--- Task data Enclosed Below ---

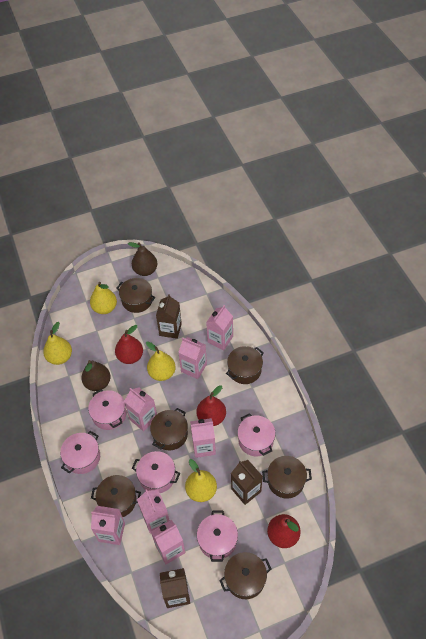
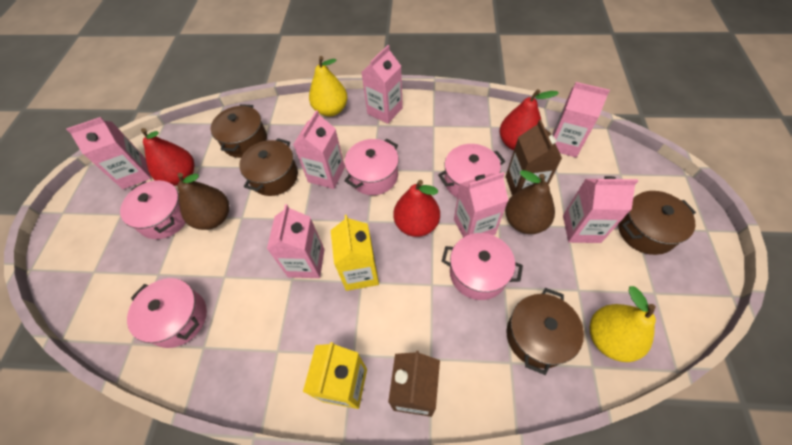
brown carton: 3 -> 2
brown pot: 6 -> 4
yellow carton: 0 -> 2
yellow pear: 4 -> 2

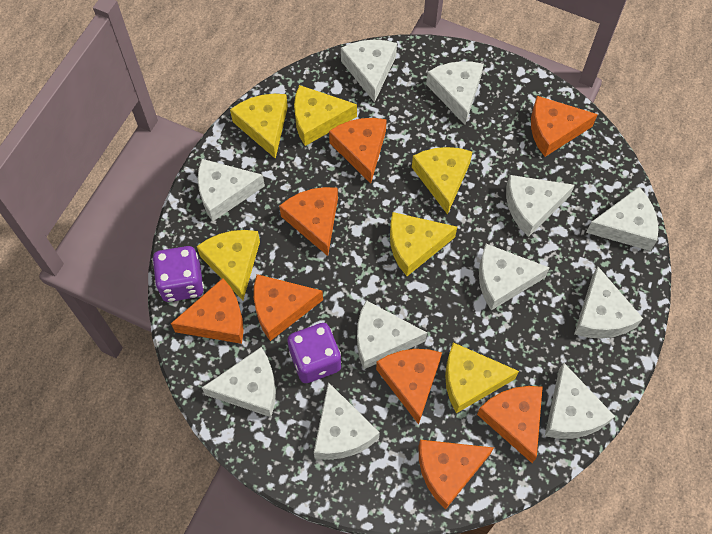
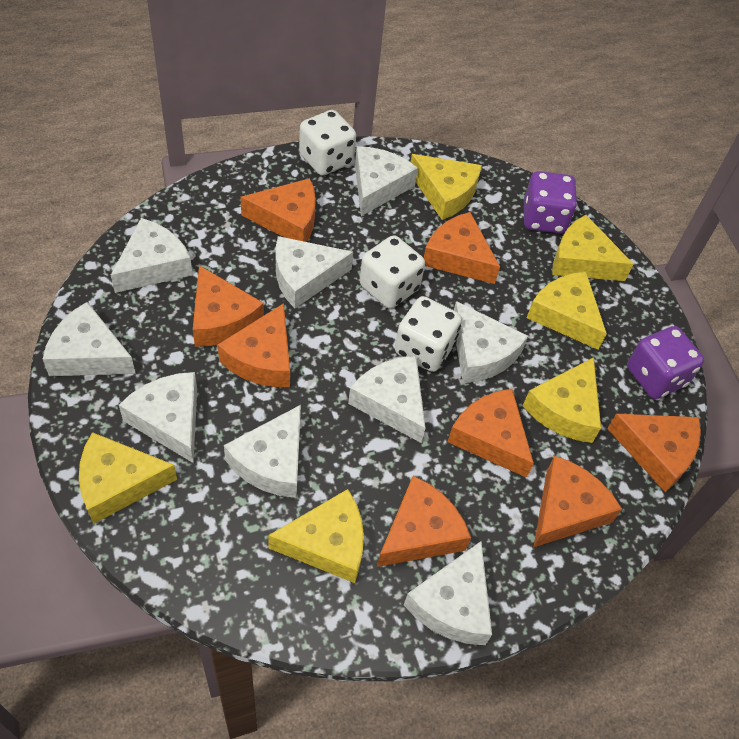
white cheese: 11 -> 9
white dice: 0 -> 3

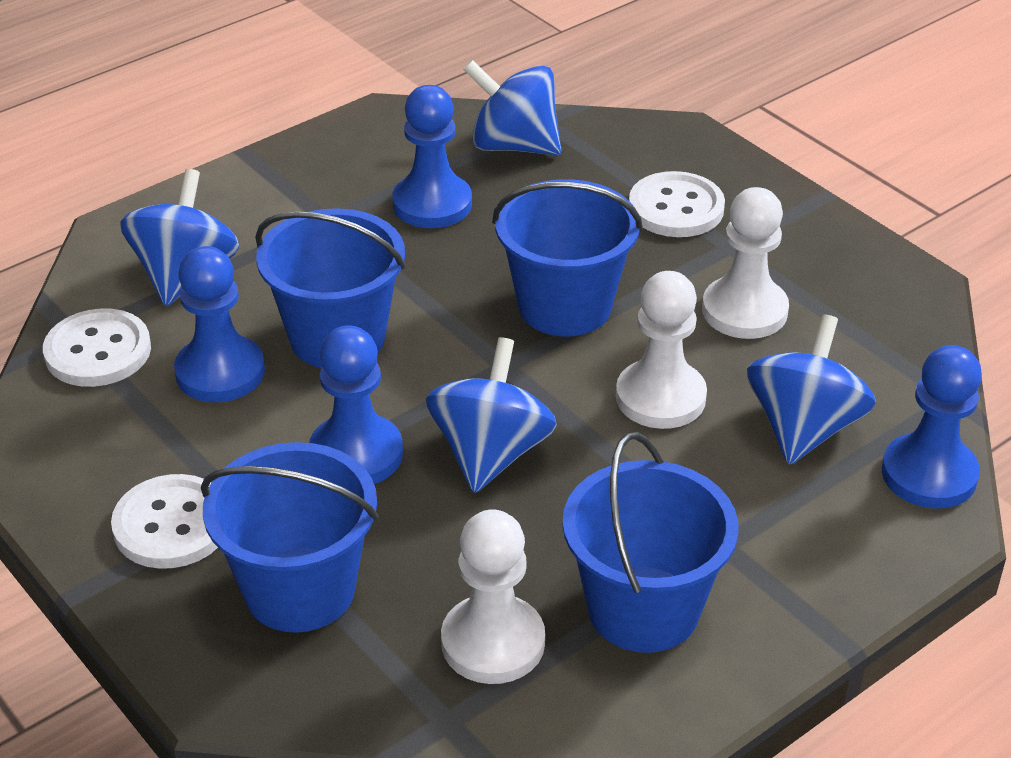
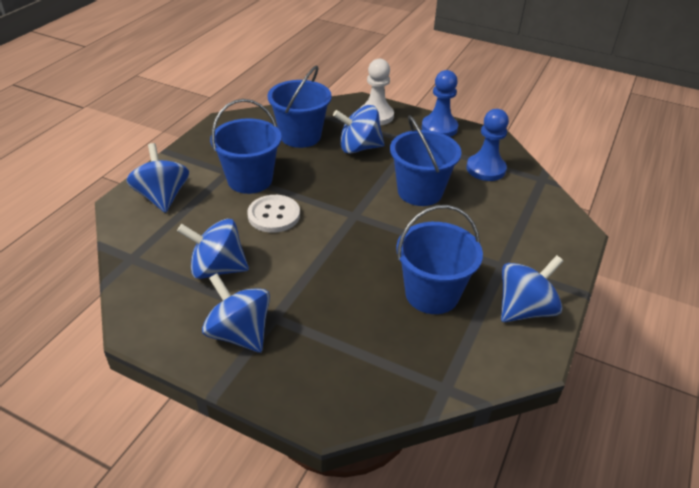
blue pawn: 4 -> 2
blue spinning top: 4 -> 5
white button: 3 -> 1
white pawn: 3 -> 1

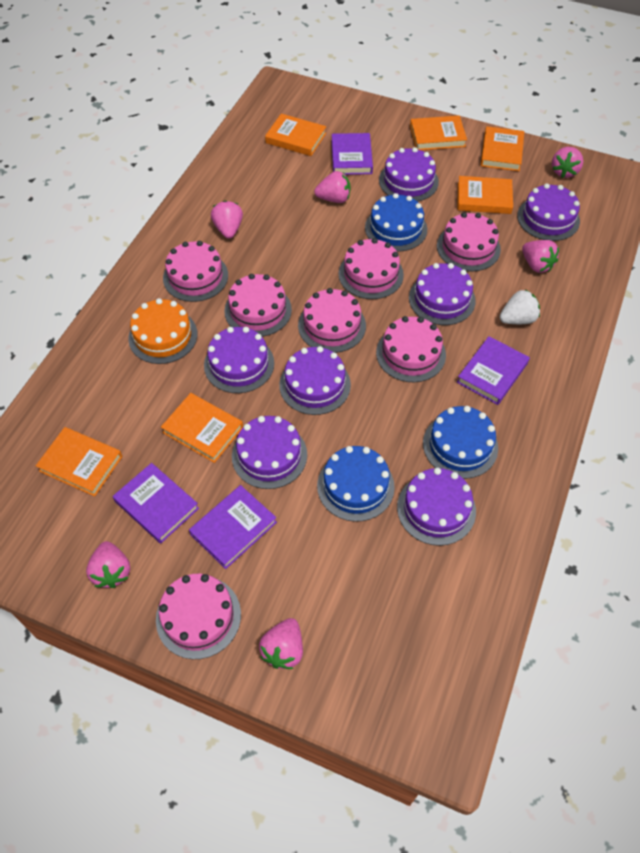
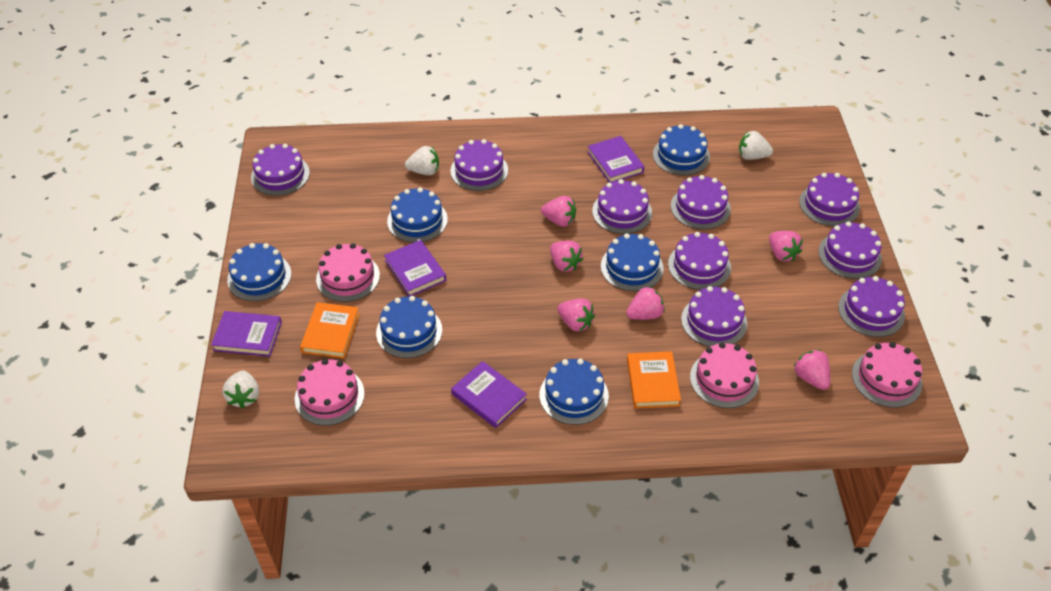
blue cake: 3 -> 6
orange book: 6 -> 2
orange cake: 1 -> 0
pink cake: 7 -> 4
purple cake: 7 -> 9
white strawberry: 1 -> 3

--- End of Enclosed Task data ---

> [Work order]: Every line of the listing above that includes "blue" should be copied out.

> [Answer for this exercise]:
blue pawn: 4 -> 2
blue spinning top: 4 -> 5
blue cake: 3 -> 6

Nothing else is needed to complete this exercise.